=== Begin Enclosure ===
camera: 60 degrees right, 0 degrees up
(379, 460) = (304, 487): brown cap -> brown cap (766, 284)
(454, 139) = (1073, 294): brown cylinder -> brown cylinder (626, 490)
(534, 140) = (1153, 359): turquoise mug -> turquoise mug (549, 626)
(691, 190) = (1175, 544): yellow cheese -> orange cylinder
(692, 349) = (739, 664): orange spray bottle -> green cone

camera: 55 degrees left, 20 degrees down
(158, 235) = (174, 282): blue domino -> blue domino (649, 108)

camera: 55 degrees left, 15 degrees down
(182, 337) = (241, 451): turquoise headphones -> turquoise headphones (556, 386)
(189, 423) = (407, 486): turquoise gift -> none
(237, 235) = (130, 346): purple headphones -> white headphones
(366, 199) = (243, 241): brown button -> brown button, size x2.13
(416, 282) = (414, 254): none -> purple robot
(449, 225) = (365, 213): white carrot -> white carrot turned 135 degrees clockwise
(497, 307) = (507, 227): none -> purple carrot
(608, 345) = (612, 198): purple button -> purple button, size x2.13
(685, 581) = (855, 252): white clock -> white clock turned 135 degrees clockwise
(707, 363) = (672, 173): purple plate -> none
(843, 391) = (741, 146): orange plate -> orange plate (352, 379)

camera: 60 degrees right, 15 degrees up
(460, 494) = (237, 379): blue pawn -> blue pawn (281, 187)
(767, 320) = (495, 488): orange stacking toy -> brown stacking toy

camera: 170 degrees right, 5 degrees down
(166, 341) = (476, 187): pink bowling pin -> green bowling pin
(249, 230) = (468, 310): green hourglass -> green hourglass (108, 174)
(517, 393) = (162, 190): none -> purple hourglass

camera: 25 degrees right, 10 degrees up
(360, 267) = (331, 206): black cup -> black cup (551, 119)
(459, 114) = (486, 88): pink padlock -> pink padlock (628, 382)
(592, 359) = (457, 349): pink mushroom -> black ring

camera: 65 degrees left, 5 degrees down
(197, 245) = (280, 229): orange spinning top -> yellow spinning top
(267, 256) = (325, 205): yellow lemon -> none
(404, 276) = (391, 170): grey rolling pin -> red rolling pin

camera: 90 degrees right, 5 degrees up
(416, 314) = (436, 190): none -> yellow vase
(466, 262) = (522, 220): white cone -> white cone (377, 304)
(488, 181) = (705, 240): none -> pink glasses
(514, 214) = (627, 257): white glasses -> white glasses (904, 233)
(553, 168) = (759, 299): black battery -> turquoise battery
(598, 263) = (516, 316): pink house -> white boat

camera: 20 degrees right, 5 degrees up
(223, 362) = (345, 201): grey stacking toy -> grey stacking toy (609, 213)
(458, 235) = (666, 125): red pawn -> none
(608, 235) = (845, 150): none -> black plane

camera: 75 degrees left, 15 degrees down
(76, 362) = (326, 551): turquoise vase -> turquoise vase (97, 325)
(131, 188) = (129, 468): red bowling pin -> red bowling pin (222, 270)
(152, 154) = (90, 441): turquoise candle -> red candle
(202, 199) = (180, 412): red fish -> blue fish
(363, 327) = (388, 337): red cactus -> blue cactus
=== End Enclosure ===
■ **About this exercise**
Beginning at the line that holds "(598, 263) = (516, 316): pink", write out word for word each line through the end of the records.

■ **Completed exercise**
(598, 263) = (516, 316): pink house -> white boat

camera: 20 degrees right, 5 degrees up
(223, 362) = (345, 201): grey stacking toy -> grey stacking toy (609, 213)
(458, 235) = (666, 125): red pawn -> none
(608, 235) = (845, 150): none -> black plane

camera: 75 degrees left, 15 degrees down
(76, 362) = (326, 551): turquoise vase -> turquoise vase (97, 325)
(131, 188) = (129, 468): red bowling pin -> red bowling pin (222, 270)
(152, 154) = (90, 441): turquoise candle -> red candle
(202, 199) = (180, 412): red fish -> blue fish
(363, 327) = (388, 337): red cactus -> blue cactus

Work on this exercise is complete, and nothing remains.